Assignment =>
Return all the lines below exactly. Any picture among them is omitted.

-------- Records provided

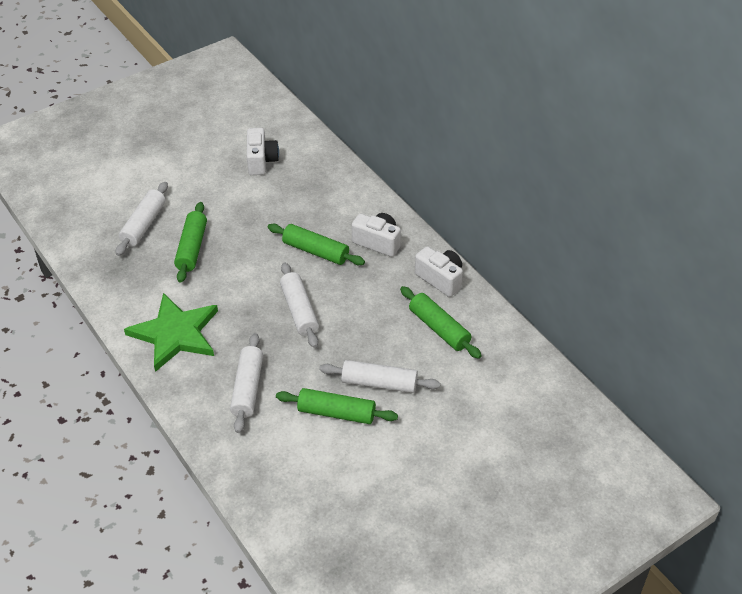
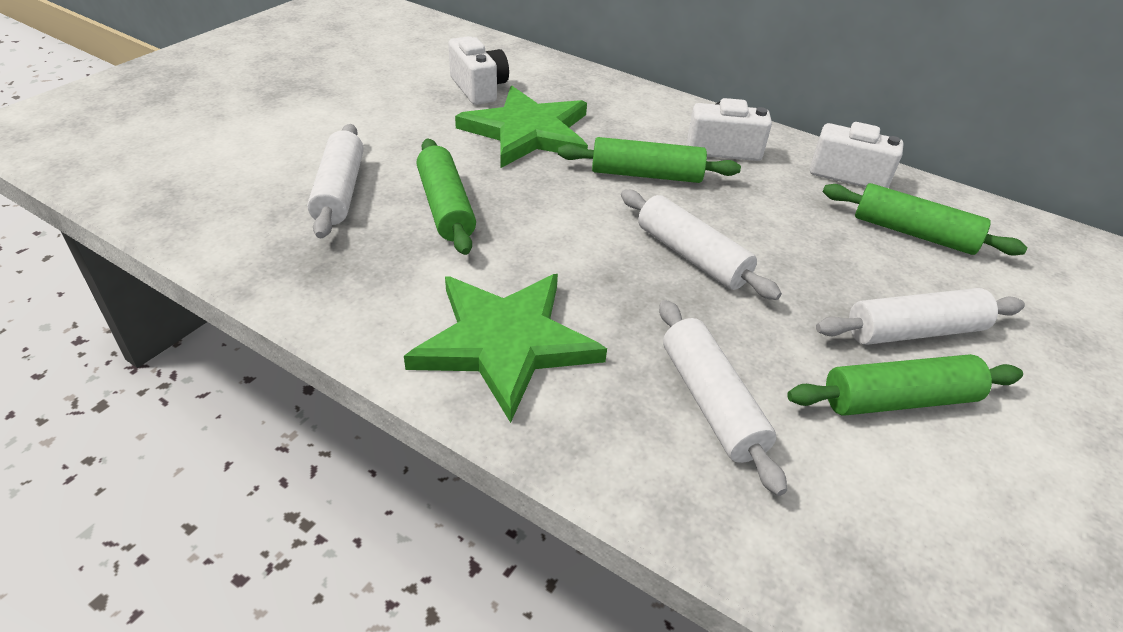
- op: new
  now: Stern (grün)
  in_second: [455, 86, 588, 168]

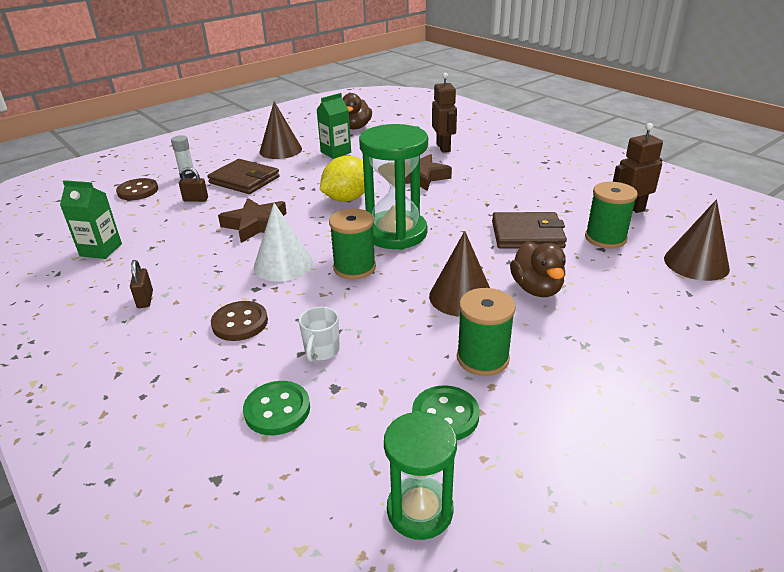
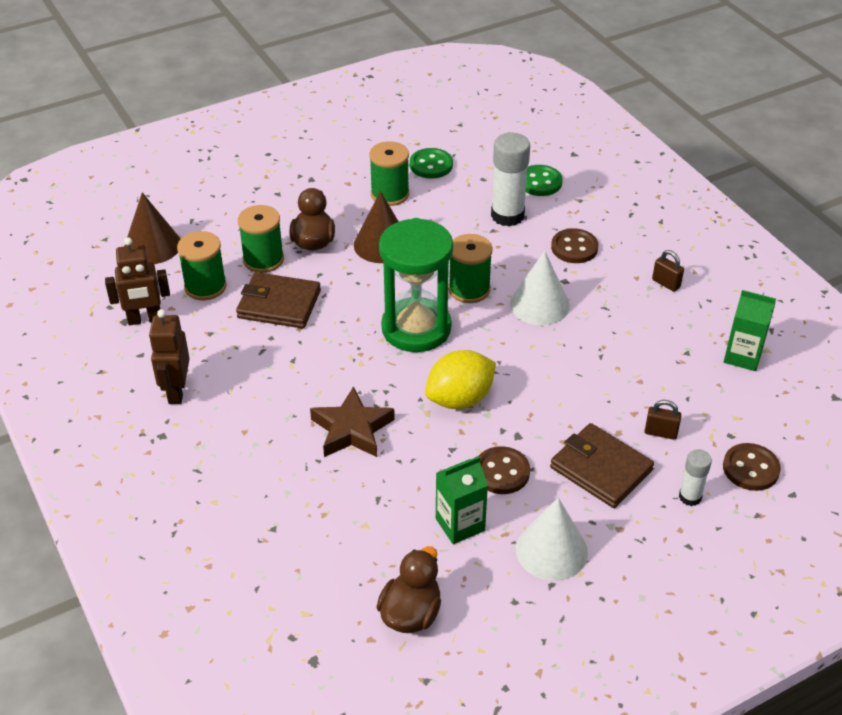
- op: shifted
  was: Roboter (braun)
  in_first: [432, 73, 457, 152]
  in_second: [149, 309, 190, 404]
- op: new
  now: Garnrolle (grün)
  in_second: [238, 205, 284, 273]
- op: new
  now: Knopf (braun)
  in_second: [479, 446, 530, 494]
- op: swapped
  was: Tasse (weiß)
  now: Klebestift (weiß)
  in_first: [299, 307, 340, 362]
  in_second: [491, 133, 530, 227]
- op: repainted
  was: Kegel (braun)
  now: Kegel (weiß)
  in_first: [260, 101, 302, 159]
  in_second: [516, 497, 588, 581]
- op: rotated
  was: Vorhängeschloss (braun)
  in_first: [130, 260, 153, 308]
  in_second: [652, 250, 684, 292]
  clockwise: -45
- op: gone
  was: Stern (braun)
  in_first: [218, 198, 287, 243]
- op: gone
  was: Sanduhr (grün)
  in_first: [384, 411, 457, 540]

----------------

Answer =>
- op: new
  now: Stern (grün)
  in_second: [455, 86, 588, 168]

- op: shifted
  was: Roboter (braun)
  in_first: [432, 73, 457, 152]
  in_second: [149, 309, 190, 404]
- op: new
  now: Garnrolle (grün)
  in_second: [238, 205, 284, 273]
- op: new
  now: Knopf (braun)
  in_second: [479, 446, 530, 494]
- op: swapped
  was: Tasse (weiß)
  now: Klebestift (weiß)
  in_first: [299, 307, 340, 362]
  in_second: [491, 133, 530, 227]
- op: repainted
  was: Kegel (braun)
  now: Kegel (weiß)
  in_first: [260, 101, 302, 159]
  in_second: [516, 497, 588, 581]
- op: rotated
  was: Vorhängeschloss (braun)
  in_first: [130, 260, 153, 308]
  in_second: [652, 250, 684, 292]
  clockwise: -45
- op: gone
  was: Stern (braun)
  in_first: [218, 198, 287, 243]
- op: gone
  was: Sanduhr (grün)
  in_first: [384, 411, 457, 540]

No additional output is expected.